- **Instructions for the task**
Begin with the line containing "(253, 485) = (526, 489): brown" and end with the last line of the data below; return those lines exactly, and only those.

- **Given information**
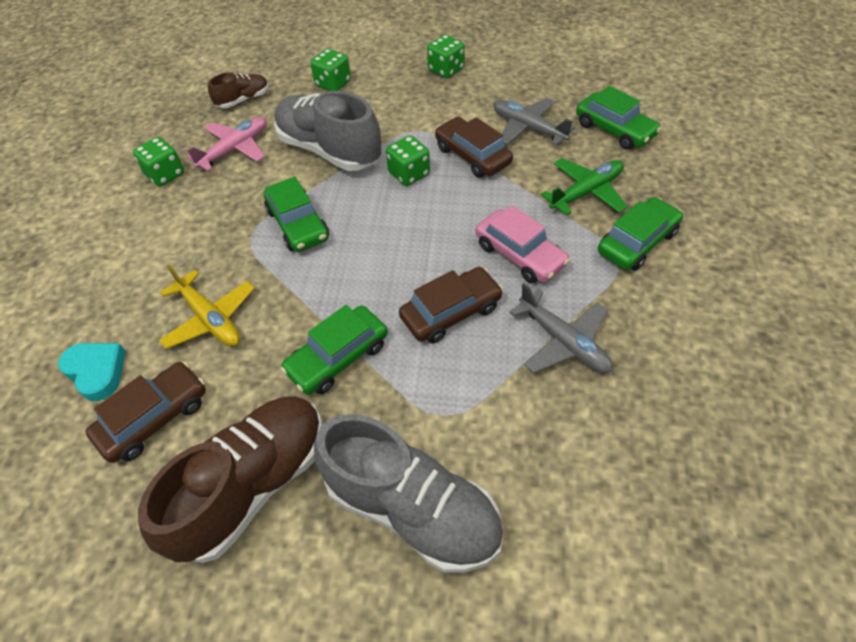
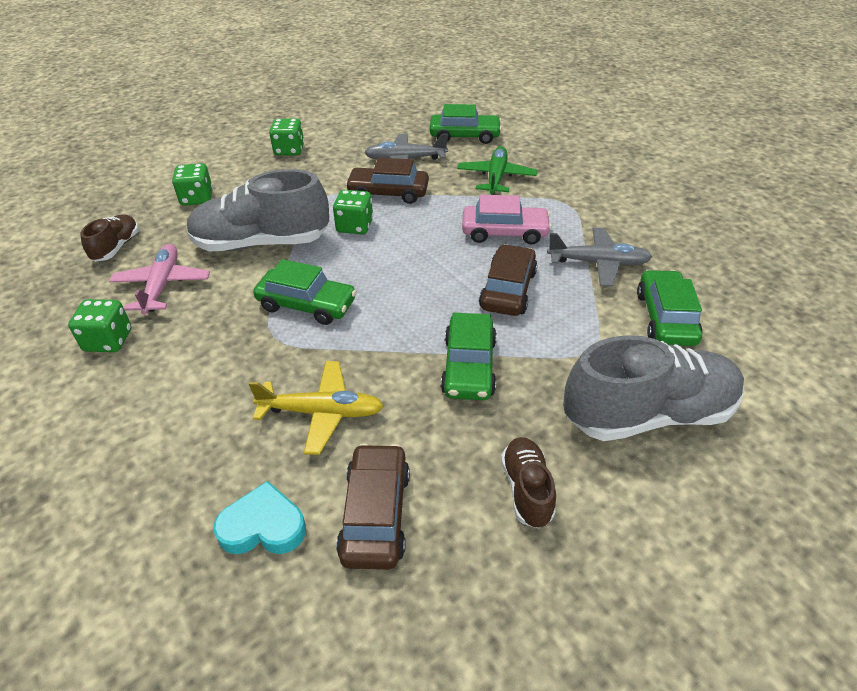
camera: 45 degrees left, 10 degrees down
(253, 485) = (526, 489): brown shoe -> brown shoe, size x0.50
(637, 242) = (564, 189): green car -> green car (665, 318)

- **Worked solution**
(253, 485) = (526, 489): brown shoe -> brown shoe, size x0.50
(637, 242) = (564, 189): green car -> green car (665, 318)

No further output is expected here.